* WHAT THIS TASK INVOLVES: Restrict the output to the lines below starting at the one that contains "brown padlock: 9 -> 12" and ending at the one that contains "white glue stick: 3 -> 2", and restate them word for word, both ends included.
*** EXERCISE INPUTS ***
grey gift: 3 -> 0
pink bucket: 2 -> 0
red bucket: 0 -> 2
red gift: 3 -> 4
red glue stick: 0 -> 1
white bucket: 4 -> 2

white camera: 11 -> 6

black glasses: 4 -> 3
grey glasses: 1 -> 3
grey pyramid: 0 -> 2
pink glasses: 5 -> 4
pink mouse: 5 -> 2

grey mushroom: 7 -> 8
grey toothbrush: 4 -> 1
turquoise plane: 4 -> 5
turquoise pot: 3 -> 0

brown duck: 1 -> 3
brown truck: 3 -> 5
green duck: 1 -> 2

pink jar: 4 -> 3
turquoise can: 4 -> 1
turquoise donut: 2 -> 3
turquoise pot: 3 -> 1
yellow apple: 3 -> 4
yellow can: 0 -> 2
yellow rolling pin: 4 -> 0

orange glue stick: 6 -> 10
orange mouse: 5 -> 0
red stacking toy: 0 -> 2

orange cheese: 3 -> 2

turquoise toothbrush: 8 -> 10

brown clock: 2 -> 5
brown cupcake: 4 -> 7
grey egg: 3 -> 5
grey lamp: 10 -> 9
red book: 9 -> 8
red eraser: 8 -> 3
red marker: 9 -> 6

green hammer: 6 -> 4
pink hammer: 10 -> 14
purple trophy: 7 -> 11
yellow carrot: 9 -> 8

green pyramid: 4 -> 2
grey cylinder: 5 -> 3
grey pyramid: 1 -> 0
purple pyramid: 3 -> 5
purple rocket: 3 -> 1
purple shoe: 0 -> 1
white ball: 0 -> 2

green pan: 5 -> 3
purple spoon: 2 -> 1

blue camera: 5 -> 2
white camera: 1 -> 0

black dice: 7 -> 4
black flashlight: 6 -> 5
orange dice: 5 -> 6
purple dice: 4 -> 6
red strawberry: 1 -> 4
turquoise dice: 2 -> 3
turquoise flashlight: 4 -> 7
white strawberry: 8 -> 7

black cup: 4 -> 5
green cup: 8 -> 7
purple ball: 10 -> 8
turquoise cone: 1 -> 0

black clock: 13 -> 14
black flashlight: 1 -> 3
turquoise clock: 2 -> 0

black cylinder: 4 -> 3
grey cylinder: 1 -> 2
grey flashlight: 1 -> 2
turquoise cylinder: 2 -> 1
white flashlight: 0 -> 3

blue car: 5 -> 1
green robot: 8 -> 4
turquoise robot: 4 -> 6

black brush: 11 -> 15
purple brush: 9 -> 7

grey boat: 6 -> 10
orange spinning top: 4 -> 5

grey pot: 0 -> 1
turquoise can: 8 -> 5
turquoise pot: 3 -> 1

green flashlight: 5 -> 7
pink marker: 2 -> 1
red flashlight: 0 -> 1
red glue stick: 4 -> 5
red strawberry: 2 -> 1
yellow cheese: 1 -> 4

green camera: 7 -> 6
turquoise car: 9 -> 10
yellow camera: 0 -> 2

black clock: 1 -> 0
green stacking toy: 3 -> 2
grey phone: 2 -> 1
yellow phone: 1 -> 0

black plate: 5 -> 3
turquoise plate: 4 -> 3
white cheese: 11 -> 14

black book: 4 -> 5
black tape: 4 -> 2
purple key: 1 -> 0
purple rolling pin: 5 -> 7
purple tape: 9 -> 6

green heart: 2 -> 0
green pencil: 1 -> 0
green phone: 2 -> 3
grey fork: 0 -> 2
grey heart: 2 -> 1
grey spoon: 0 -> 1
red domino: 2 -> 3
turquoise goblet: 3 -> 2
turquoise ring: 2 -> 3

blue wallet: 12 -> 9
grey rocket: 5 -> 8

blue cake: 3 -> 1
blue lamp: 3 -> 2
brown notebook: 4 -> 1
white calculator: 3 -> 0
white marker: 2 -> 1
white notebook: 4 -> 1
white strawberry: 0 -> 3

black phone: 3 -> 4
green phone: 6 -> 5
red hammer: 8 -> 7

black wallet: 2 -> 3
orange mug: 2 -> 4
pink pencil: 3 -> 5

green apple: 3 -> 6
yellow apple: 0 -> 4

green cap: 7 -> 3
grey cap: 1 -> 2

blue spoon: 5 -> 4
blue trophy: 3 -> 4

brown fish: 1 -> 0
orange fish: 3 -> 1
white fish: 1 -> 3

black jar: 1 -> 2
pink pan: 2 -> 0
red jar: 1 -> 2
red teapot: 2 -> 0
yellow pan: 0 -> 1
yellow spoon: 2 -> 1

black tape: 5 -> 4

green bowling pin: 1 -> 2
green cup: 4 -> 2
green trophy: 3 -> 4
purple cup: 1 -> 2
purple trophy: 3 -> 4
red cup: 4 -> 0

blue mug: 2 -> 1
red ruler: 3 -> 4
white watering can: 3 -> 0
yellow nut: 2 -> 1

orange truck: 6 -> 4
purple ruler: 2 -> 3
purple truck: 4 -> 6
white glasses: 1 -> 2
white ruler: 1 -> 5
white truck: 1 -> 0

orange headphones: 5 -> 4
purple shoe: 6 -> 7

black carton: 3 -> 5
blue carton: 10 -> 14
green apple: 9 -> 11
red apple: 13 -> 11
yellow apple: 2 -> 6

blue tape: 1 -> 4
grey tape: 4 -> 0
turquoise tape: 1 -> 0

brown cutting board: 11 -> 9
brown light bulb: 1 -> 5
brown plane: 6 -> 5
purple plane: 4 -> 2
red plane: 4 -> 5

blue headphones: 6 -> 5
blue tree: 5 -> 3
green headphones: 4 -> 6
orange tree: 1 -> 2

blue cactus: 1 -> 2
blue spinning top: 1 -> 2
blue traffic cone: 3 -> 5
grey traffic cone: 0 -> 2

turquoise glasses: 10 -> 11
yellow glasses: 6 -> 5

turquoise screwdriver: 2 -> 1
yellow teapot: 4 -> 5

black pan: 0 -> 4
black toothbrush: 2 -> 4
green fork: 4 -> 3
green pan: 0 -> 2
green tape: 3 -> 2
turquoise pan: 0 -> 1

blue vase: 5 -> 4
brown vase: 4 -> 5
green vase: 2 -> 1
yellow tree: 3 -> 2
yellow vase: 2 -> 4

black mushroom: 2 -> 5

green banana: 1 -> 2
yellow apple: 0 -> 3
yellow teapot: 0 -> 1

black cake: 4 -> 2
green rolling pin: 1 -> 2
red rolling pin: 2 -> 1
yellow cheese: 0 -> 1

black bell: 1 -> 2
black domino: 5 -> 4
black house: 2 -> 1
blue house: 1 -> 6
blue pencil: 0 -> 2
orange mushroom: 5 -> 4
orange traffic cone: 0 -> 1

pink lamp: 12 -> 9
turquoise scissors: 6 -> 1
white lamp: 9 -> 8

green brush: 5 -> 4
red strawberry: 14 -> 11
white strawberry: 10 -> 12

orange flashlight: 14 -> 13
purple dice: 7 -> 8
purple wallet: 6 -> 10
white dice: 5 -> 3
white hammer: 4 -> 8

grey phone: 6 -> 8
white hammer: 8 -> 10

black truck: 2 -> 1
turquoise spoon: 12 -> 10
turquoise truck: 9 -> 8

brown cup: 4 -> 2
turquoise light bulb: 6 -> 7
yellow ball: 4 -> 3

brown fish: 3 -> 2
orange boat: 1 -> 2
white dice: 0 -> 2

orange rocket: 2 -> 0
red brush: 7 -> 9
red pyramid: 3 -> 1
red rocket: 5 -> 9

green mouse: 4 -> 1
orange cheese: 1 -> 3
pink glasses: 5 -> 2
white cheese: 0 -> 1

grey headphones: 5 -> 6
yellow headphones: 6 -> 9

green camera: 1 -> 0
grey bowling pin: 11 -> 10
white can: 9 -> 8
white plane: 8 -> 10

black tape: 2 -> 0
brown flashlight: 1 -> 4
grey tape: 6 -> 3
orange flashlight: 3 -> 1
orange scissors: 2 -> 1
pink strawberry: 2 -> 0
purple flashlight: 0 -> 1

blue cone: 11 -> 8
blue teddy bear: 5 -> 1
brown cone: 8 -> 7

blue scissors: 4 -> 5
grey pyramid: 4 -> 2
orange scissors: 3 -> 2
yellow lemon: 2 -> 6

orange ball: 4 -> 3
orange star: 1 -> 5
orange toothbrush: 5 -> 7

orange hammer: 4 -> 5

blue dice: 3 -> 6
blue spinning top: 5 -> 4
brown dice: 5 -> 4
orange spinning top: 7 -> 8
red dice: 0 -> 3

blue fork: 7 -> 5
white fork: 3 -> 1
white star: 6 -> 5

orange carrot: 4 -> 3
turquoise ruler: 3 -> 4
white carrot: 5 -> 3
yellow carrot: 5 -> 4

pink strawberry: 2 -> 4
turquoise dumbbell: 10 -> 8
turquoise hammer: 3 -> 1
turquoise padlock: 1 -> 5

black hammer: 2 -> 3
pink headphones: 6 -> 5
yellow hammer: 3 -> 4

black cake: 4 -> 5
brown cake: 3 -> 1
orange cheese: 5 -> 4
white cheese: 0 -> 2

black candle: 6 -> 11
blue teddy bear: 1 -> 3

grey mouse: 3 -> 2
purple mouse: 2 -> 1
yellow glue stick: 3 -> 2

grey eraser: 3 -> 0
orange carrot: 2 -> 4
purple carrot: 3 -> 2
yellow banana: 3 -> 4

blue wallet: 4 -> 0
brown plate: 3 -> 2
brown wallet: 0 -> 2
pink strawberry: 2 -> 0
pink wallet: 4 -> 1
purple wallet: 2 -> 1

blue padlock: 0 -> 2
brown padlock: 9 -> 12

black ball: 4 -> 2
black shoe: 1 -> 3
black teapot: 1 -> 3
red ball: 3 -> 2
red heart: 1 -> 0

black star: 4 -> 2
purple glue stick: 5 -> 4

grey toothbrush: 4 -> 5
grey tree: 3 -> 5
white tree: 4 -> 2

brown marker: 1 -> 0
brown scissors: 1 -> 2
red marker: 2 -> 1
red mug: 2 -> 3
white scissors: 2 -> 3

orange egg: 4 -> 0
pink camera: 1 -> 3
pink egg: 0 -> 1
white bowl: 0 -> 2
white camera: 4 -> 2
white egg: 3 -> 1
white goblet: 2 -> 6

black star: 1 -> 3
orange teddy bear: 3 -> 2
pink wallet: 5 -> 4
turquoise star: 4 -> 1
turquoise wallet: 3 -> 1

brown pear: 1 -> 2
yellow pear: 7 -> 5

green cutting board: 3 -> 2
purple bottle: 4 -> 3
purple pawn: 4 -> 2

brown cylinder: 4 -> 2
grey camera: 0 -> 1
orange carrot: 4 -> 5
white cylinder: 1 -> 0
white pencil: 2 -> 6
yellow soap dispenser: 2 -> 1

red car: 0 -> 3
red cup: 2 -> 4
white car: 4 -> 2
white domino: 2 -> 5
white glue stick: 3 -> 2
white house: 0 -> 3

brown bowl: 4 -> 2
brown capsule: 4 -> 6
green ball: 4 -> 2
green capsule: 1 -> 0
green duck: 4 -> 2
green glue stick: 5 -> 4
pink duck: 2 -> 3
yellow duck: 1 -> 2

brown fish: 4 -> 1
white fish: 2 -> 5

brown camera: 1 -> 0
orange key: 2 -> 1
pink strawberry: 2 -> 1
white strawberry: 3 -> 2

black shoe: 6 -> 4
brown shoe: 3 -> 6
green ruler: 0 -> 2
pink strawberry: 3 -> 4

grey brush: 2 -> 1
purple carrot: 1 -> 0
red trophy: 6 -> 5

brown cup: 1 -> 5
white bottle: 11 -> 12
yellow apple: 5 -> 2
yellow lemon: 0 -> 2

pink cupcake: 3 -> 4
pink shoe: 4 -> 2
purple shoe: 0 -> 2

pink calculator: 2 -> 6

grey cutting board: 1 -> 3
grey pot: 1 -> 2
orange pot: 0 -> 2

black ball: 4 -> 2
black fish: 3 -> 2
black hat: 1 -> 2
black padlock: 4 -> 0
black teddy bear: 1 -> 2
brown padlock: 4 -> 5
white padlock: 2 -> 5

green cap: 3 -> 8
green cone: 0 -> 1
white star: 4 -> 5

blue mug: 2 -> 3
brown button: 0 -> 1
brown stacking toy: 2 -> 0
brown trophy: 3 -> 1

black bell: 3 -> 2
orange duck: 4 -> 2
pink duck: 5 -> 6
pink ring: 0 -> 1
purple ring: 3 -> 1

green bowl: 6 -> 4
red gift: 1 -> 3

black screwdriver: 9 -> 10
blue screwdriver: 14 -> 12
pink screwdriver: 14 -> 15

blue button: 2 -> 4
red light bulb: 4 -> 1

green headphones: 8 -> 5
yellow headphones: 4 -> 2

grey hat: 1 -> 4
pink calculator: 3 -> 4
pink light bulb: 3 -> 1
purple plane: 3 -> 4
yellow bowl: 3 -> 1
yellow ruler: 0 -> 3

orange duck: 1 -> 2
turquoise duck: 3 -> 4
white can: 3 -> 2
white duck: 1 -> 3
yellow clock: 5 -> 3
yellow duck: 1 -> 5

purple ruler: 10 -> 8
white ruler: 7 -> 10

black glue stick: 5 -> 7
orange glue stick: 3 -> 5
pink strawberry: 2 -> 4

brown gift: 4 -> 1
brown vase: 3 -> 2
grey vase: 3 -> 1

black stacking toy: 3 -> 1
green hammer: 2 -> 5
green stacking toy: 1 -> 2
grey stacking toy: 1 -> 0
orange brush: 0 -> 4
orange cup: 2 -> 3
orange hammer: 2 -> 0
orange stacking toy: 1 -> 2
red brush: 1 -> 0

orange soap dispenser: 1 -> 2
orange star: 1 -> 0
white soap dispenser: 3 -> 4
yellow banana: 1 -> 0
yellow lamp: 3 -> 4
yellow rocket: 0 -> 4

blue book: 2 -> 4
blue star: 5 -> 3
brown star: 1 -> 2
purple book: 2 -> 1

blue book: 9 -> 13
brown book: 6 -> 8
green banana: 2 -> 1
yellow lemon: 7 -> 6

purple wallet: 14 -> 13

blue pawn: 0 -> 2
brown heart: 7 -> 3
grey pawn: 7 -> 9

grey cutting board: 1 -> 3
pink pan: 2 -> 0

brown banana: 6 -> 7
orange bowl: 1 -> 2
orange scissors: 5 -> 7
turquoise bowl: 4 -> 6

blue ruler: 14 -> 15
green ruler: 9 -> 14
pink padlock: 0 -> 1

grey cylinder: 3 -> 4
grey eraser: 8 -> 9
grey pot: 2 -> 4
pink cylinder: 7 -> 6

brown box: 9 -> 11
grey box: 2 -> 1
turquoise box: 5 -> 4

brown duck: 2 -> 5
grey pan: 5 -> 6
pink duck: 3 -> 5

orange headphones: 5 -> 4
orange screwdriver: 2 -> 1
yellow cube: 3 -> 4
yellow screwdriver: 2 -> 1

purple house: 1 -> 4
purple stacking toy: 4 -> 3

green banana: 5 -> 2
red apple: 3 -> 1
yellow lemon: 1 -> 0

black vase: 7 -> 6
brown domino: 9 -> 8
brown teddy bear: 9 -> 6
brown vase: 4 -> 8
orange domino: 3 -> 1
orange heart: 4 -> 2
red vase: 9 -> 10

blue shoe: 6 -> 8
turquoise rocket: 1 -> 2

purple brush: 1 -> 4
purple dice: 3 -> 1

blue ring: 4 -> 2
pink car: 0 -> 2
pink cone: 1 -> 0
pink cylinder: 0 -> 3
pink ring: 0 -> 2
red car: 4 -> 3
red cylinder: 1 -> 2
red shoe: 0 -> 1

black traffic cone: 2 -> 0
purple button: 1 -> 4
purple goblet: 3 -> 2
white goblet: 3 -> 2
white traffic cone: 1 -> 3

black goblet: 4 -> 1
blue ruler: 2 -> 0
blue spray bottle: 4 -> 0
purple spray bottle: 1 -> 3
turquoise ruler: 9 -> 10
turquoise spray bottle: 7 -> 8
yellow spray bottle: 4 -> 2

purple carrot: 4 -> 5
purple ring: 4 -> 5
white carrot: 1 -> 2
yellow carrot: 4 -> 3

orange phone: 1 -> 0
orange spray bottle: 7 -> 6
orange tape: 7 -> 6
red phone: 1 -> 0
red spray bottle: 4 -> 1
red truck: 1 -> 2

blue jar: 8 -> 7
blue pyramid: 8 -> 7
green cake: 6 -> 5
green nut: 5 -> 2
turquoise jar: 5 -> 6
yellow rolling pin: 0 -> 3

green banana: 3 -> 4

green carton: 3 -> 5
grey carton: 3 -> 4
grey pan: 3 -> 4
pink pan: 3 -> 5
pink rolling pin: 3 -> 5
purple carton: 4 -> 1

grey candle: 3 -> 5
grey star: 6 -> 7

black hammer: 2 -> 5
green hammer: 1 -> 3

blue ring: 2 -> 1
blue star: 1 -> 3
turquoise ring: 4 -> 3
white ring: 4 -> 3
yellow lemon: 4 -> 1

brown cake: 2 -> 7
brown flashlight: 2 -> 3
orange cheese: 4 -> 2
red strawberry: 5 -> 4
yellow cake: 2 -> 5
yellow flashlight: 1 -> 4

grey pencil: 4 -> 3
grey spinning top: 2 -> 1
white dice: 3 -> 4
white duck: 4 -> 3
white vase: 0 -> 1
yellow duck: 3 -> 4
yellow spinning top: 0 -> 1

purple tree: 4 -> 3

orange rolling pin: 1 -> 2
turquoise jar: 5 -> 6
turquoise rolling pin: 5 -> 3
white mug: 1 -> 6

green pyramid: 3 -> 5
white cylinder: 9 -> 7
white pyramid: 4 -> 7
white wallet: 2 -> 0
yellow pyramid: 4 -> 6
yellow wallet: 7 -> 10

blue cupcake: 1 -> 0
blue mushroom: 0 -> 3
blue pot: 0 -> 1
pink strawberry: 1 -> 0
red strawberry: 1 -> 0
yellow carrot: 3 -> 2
***
* ANSWER FOR THIS EXERCISE:
brown padlock: 9 -> 12

black ball: 4 -> 2
black shoe: 1 -> 3
black teapot: 1 -> 3
red ball: 3 -> 2
red heart: 1 -> 0

black star: 4 -> 2
purple glue stick: 5 -> 4

grey toothbrush: 4 -> 5
grey tree: 3 -> 5
white tree: 4 -> 2

brown marker: 1 -> 0
brown scissors: 1 -> 2
red marker: 2 -> 1
red mug: 2 -> 3
white scissors: 2 -> 3

orange egg: 4 -> 0
pink camera: 1 -> 3
pink egg: 0 -> 1
white bowl: 0 -> 2
white camera: 4 -> 2
white egg: 3 -> 1
white goblet: 2 -> 6

black star: 1 -> 3
orange teddy bear: 3 -> 2
pink wallet: 5 -> 4
turquoise star: 4 -> 1
turquoise wallet: 3 -> 1

brown pear: 1 -> 2
yellow pear: 7 -> 5

green cutting board: 3 -> 2
purple bottle: 4 -> 3
purple pawn: 4 -> 2

brown cylinder: 4 -> 2
grey camera: 0 -> 1
orange carrot: 4 -> 5
white cylinder: 1 -> 0
white pencil: 2 -> 6
yellow soap dispenser: 2 -> 1

red car: 0 -> 3
red cup: 2 -> 4
white car: 4 -> 2
white domino: 2 -> 5
white glue stick: 3 -> 2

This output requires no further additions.